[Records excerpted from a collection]
Content starts

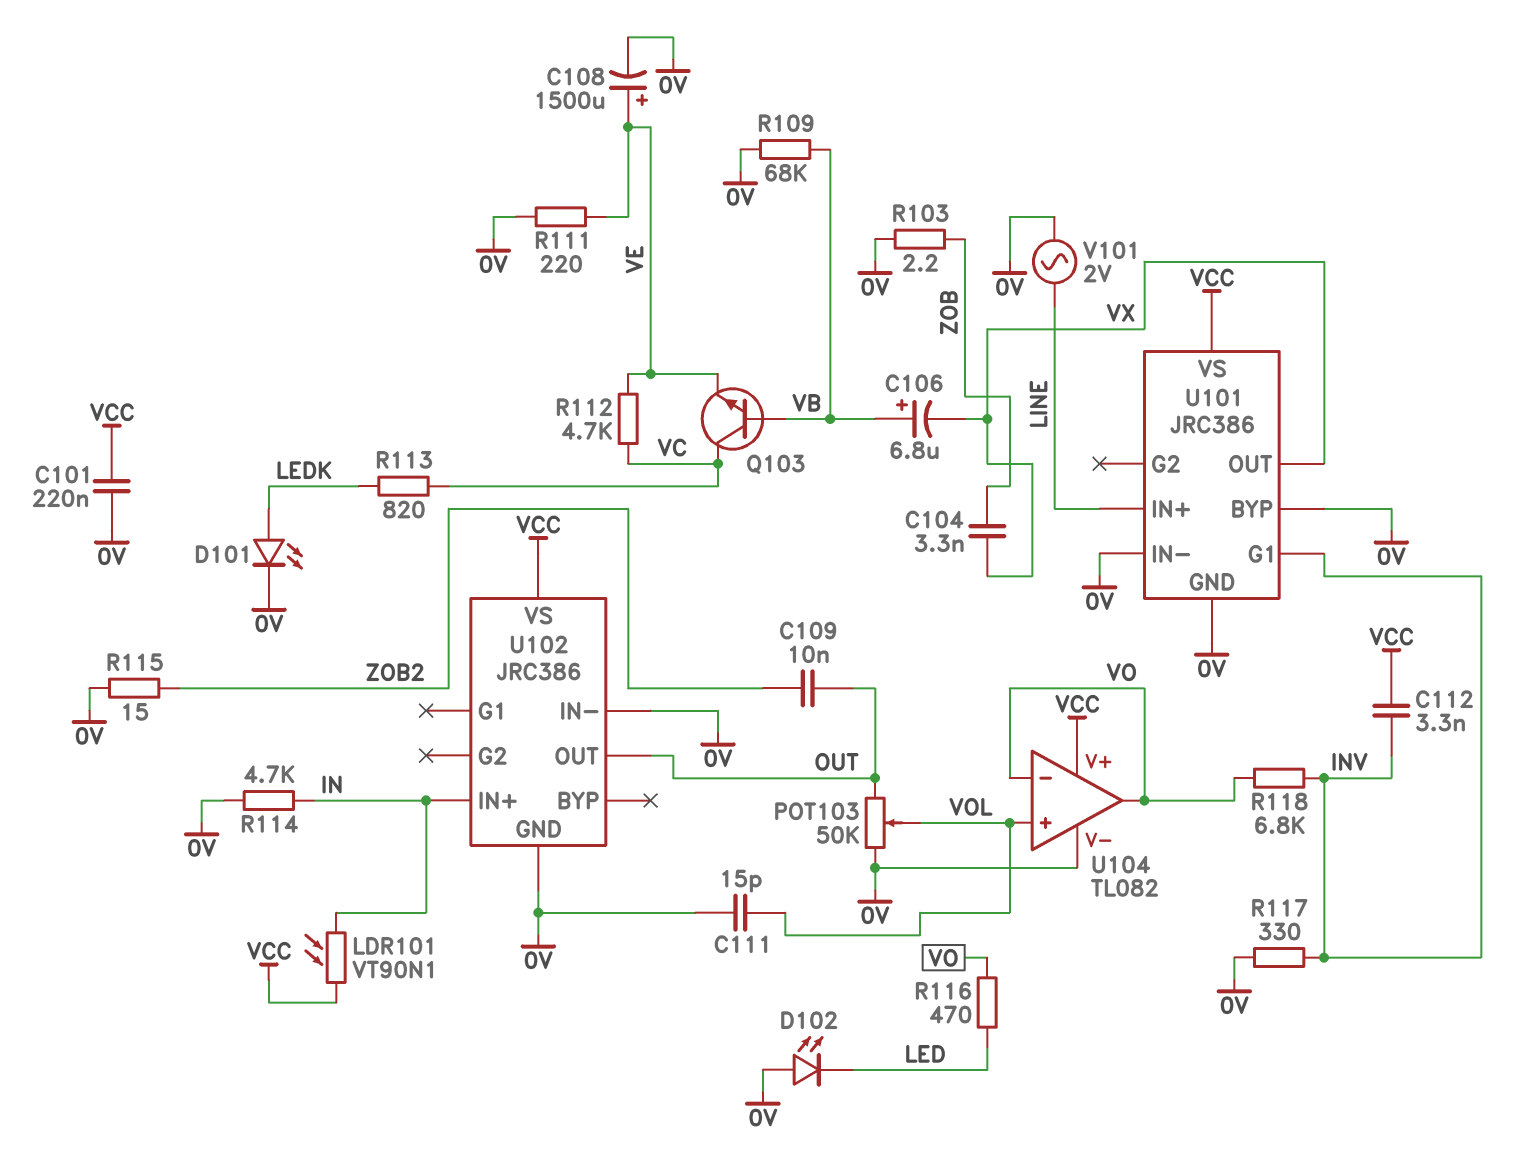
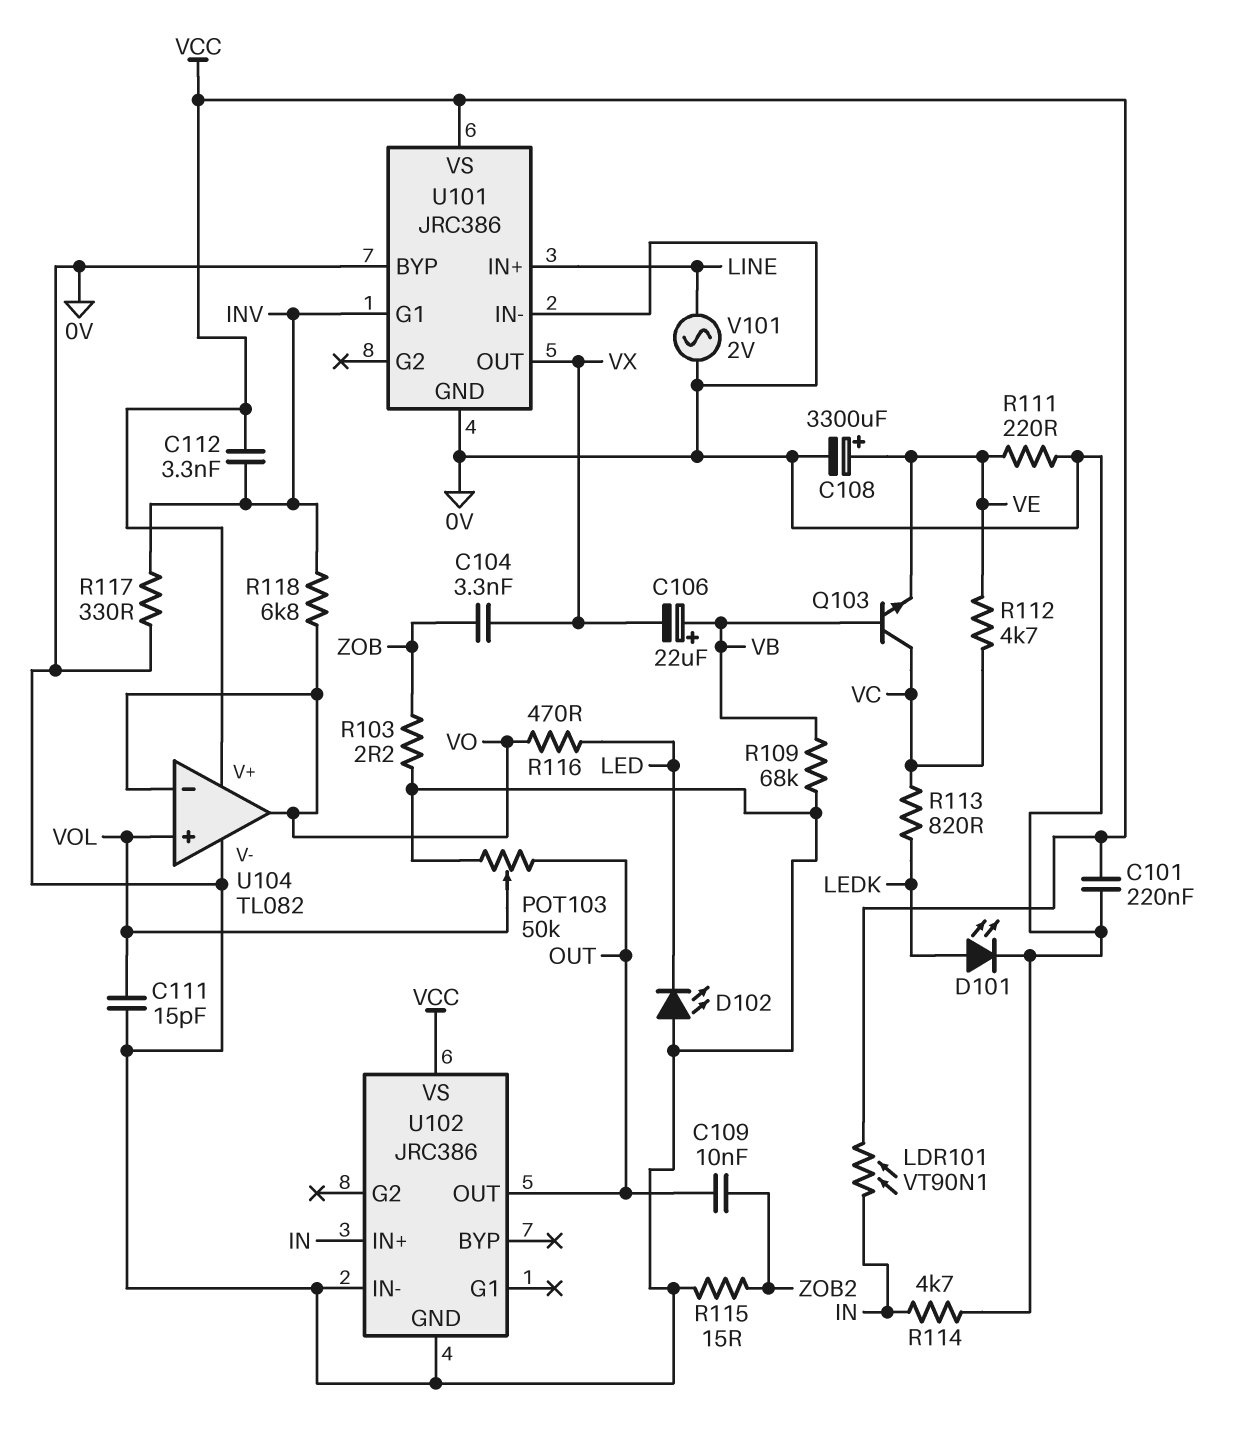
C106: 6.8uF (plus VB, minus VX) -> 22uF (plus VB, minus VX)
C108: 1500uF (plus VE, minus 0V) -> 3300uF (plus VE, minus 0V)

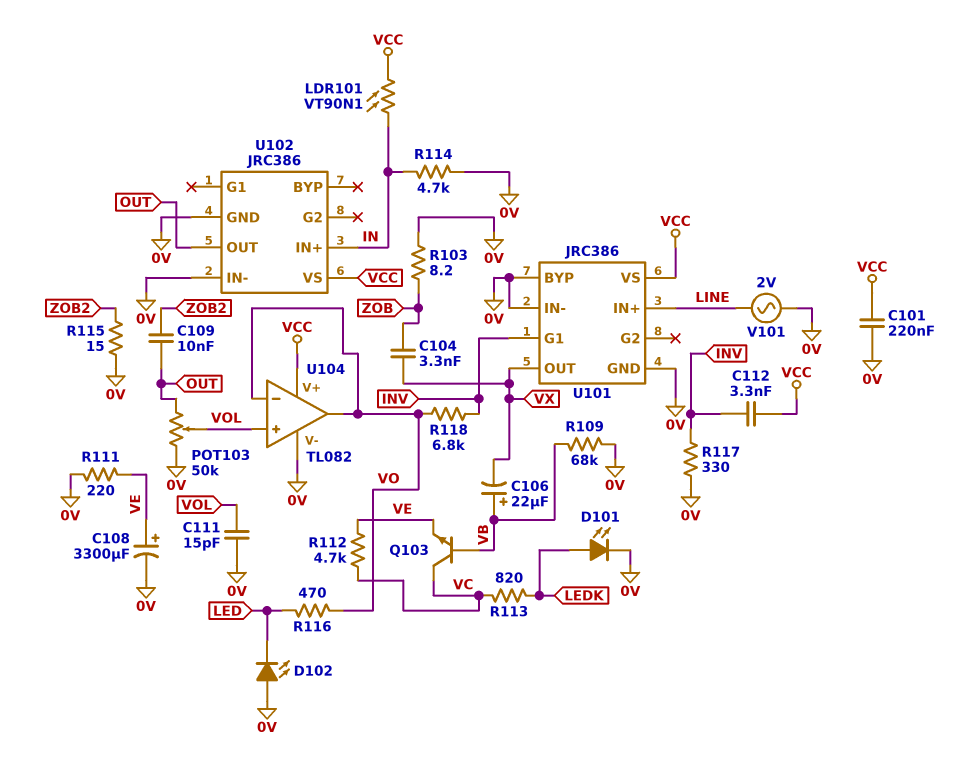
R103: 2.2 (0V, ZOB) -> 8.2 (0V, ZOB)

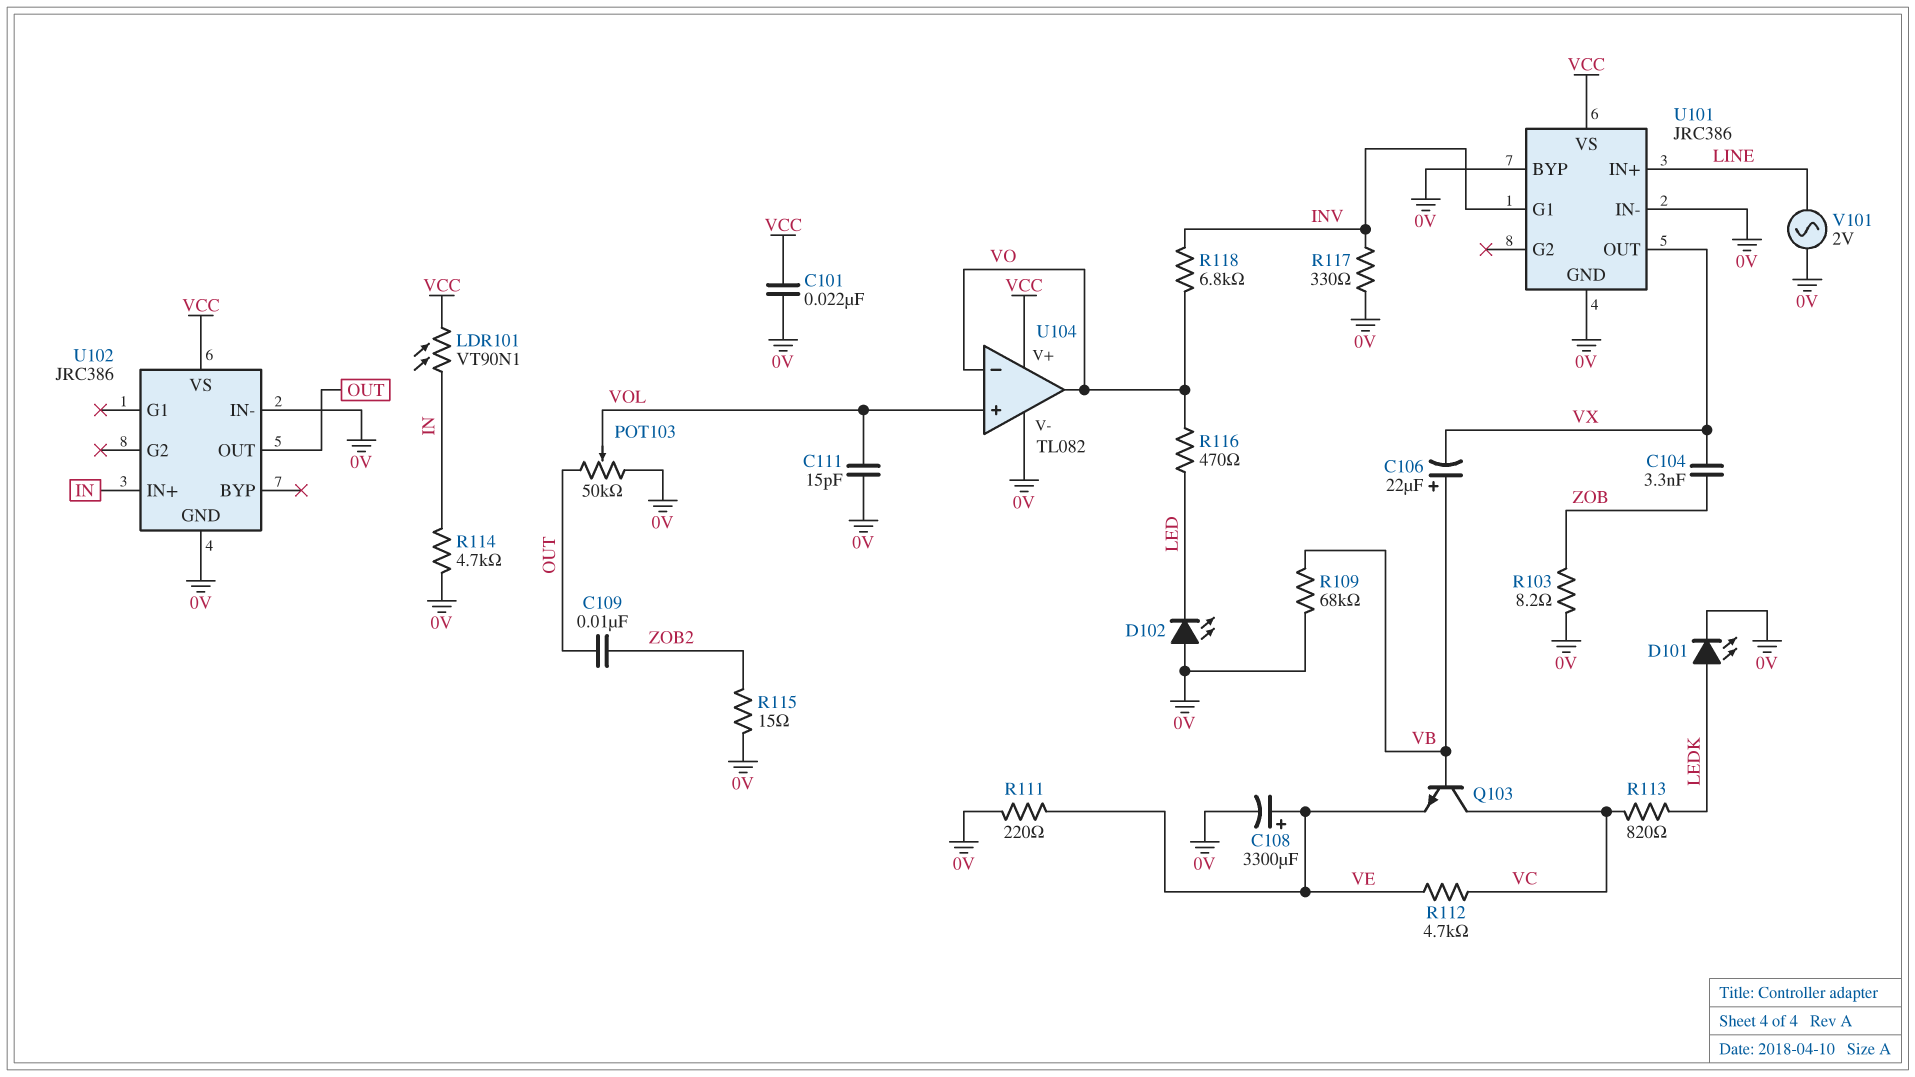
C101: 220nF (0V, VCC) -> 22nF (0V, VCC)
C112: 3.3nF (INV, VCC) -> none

Content ends
Content starts

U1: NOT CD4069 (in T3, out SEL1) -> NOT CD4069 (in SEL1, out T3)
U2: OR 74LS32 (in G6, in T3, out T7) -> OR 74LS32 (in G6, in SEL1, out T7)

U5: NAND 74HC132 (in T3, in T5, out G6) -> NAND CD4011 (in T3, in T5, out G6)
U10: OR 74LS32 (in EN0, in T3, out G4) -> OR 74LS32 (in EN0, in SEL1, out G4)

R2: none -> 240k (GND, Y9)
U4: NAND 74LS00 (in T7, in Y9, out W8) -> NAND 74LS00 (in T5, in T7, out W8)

Content ends

# [Task description]
Reproduce exactly, with no pictures, the lines above from the one holding "C108: 1500uF (plus" to the one holding "C112: 3.3nF (INV, VCC) -> none", inclusive.

# [Problem solution]
C108: 1500uF (plus VE, minus 0V) -> 3300uF (plus VE, minus 0V)

R103: 2.2 (0V, ZOB) -> 8.2 (0V, ZOB)

C101: 220nF (0V, VCC) -> 22nF (0V, VCC)
C112: 3.3nF (INV, VCC) -> none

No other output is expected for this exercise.